──────── Data excerpts
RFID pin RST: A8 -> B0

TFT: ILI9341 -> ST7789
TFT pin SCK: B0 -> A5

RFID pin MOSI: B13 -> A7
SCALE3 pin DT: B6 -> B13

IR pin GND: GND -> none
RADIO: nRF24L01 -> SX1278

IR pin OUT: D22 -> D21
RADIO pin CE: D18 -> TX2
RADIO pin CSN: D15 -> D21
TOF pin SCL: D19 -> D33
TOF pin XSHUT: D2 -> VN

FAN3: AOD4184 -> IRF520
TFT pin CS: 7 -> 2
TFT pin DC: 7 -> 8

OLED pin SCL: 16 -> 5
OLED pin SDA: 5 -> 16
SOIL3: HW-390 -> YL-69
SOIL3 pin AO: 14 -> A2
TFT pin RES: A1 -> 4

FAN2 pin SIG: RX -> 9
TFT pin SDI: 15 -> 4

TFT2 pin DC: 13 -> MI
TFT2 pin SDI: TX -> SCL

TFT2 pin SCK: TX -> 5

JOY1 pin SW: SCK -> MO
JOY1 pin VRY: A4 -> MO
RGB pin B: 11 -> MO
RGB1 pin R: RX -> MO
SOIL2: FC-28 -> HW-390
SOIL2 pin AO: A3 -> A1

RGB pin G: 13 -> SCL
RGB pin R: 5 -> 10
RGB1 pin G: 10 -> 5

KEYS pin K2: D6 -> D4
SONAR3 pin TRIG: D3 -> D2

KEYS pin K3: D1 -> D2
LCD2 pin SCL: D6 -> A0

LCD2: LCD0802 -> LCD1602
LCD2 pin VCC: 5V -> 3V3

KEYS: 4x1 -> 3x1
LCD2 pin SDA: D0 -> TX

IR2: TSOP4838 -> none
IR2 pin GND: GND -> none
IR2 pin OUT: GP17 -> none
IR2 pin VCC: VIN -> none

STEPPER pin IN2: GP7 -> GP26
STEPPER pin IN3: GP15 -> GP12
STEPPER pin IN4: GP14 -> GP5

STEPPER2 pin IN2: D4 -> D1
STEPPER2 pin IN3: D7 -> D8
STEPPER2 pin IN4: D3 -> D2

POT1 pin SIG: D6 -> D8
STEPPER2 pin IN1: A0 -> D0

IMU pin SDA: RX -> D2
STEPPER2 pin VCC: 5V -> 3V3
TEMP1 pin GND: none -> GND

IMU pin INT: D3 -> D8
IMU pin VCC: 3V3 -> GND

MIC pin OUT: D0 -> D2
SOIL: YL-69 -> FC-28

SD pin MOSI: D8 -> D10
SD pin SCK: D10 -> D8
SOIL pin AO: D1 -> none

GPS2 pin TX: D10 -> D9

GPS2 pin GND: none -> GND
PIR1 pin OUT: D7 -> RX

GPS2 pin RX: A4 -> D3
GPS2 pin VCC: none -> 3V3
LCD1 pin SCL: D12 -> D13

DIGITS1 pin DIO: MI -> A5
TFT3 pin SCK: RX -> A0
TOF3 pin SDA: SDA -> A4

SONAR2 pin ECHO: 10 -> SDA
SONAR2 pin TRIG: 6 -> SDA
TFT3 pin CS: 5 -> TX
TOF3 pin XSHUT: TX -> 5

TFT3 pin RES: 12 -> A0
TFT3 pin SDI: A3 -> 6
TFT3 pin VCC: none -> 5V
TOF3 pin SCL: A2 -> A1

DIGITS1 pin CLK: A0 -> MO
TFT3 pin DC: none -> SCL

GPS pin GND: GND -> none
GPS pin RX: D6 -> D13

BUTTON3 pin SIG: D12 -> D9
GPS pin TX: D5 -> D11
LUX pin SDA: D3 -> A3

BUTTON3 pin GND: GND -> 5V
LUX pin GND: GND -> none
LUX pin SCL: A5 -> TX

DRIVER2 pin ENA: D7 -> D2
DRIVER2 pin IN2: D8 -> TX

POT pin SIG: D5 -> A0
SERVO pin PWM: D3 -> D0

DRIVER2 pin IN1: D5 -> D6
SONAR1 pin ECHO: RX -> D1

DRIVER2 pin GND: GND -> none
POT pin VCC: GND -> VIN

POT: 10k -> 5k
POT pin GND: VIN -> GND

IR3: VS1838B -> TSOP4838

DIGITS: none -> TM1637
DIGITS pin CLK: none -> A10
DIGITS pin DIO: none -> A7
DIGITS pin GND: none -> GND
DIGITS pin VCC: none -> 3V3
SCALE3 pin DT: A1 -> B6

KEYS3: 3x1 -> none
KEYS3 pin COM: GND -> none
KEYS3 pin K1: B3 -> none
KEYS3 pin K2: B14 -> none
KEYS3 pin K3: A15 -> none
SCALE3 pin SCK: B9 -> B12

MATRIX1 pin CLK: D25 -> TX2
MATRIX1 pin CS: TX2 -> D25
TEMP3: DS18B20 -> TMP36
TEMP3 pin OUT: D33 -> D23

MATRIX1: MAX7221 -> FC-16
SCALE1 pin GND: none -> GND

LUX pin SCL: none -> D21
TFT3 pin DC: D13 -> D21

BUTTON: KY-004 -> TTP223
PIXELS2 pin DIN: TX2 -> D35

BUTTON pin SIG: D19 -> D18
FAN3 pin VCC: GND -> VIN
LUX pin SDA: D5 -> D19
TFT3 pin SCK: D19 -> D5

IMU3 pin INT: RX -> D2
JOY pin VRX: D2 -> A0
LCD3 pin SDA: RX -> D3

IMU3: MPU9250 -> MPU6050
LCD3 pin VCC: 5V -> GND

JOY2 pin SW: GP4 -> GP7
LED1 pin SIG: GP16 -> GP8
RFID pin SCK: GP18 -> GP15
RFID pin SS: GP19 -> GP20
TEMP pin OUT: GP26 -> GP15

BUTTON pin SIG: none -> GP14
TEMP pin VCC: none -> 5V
────────────────
Problem description: In full and word for word, write out the data above.

Your response:
RFID pin RST: A8 -> B0

TFT: ILI9341 -> ST7789
TFT pin SCK: B0 -> A5

RFID pin MOSI: B13 -> A7
SCALE3 pin DT: B6 -> B13

IR pin GND: GND -> none
RADIO: nRF24L01 -> SX1278

IR pin OUT: D22 -> D21
RADIO pin CE: D18 -> TX2
RADIO pin CSN: D15 -> D21
TOF pin SCL: D19 -> D33
TOF pin XSHUT: D2 -> VN

FAN3: AOD4184 -> IRF520
TFT pin CS: 7 -> 2
TFT pin DC: 7 -> 8

OLED pin SCL: 16 -> 5
OLED pin SDA: 5 -> 16
SOIL3: HW-390 -> YL-69
SOIL3 pin AO: 14 -> A2
TFT pin RES: A1 -> 4

FAN2 pin SIG: RX -> 9
TFT pin SDI: 15 -> 4

TFT2 pin DC: 13 -> MI
TFT2 pin SDI: TX -> SCL

TFT2 pin SCK: TX -> 5

JOY1 pin SW: SCK -> MO
JOY1 pin VRY: A4 -> MO
RGB pin B: 11 -> MO
RGB1 pin R: RX -> MO
SOIL2: FC-28 -> HW-390
SOIL2 pin AO: A3 -> A1

RGB pin G: 13 -> SCL
RGB pin R: 5 -> 10
RGB1 pin G: 10 -> 5

KEYS pin K2: D6 -> D4
SONAR3 pin TRIG: D3 -> D2

KEYS pin K3: D1 -> D2
LCD2 pin SCL: D6 -> A0

LCD2: LCD0802 -> LCD1602
LCD2 pin VCC: 5V -> 3V3

KEYS: 4x1 -> 3x1
LCD2 pin SDA: D0 -> TX

IR2: TSOP4838 -> none
IR2 pin GND: GND -> none
IR2 pin OUT: GP17 -> none
IR2 pin VCC: VIN -> none

STEPPER pin IN2: GP7 -> GP26
STEPPER pin IN3: GP15 -> GP12
STEPPER pin IN4: GP14 -> GP5

STEPPER2 pin IN2: D4 -> D1
STEPPER2 pin IN3: D7 -> D8
STEPPER2 pin IN4: D3 -> D2

POT1 pin SIG: D6 -> D8
STEPPER2 pin IN1: A0 -> D0

IMU pin SDA: RX -> D2
STEPPER2 pin VCC: 5V -> 3V3
TEMP1 pin GND: none -> GND

IMU pin INT: D3 -> D8
IMU pin VCC: 3V3 -> GND

MIC pin OUT: D0 -> D2
SOIL: YL-69 -> FC-28

SD pin MOSI: D8 -> D10
SD pin SCK: D10 -> D8
SOIL pin AO: D1 -> none

GPS2 pin TX: D10 -> D9

GPS2 pin GND: none -> GND
PIR1 pin OUT: D7 -> RX

GPS2 pin RX: A4 -> D3
GPS2 pin VCC: none -> 3V3
LCD1 pin SCL: D12 -> D13

DIGITS1 pin DIO: MI -> A5
TFT3 pin SCK: RX -> A0
TOF3 pin SDA: SDA -> A4

SONAR2 pin ECHO: 10 -> SDA
SONAR2 pin TRIG: 6 -> SDA
TFT3 pin CS: 5 -> TX
TOF3 pin XSHUT: TX -> 5

TFT3 pin RES: 12 -> A0
TFT3 pin SDI: A3 -> 6
TFT3 pin VCC: none -> 5V
TOF3 pin SCL: A2 -> A1

DIGITS1 pin CLK: A0 -> MO
TFT3 pin DC: none -> SCL

GPS pin GND: GND -> none
GPS pin RX: D6 -> D13

BUTTON3 pin SIG: D12 -> D9
GPS pin TX: D5 -> D11
LUX pin SDA: D3 -> A3

BUTTON3 pin GND: GND -> 5V
LUX pin GND: GND -> none
LUX pin SCL: A5 -> TX

DRIVER2 pin ENA: D7 -> D2
DRIVER2 pin IN2: D8 -> TX

POT pin SIG: D5 -> A0
SERVO pin PWM: D3 -> D0

DRIVER2 pin IN1: D5 -> D6
SONAR1 pin ECHO: RX -> D1

DRIVER2 pin GND: GND -> none
POT pin VCC: GND -> VIN

POT: 10k -> 5k
POT pin GND: VIN -> GND

IR3: VS1838B -> TSOP4838

DIGITS: none -> TM1637
DIGITS pin CLK: none -> A10
DIGITS pin DIO: none -> A7
DIGITS pin GND: none -> GND
DIGITS pin VCC: none -> 3V3
SCALE3 pin DT: A1 -> B6

KEYS3: 3x1 -> none
KEYS3 pin COM: GND -> none
KEYS3 pin K1: B3 -> none
KEYS3 pin K2: B14 -> none
KEYS3 pin K3: A15 -> none
SCALE3 pin SCK: B9 -> B12

MATRIX1 pin CLK: D25 -> TX2
MATRIX1 pin CS: TX2 -> D25
TEMP3: DS18B20 -> TMP36
TEMP3 pin OUT: D33 -> D23

MATRIX1: MAX7221 -> FC-16
SCALE1 pin GND: none -> GND

LUX pin SCL: none -> D21
TFT3 pin DC: D13 -> D21

BUTTON: KY-004 -> TTP223
PIXELS2 pin DIN: TX2 -> D35

BUTTON pin SIG: D19 -> D18
FAN3 pin VCC: GND -> VIN
LUX pin SDA: D5 -> D19
TFT3 pin SCK: D19 -> D5

IMU3 pin INT: RX -> D2
JOY pin VRX: D2 -> A0
LCD3 pin SDA: RX -> D3

IMU3: MPU9250 -> MPU6050
LCD3 pin VCC: 5V -> GND

JOY2 pin SW: GP4 -> GP7
LED1 pin SIG: GP16 -> GP8
RFID pin SCK: GP18 -> GP15
RFID pin SS: GP19 -> GP20
TEMP pin OUT: GP26 -> GP15

BUTTON pin SIG: none -> GP14
TEMP pin VCC: none -> 5V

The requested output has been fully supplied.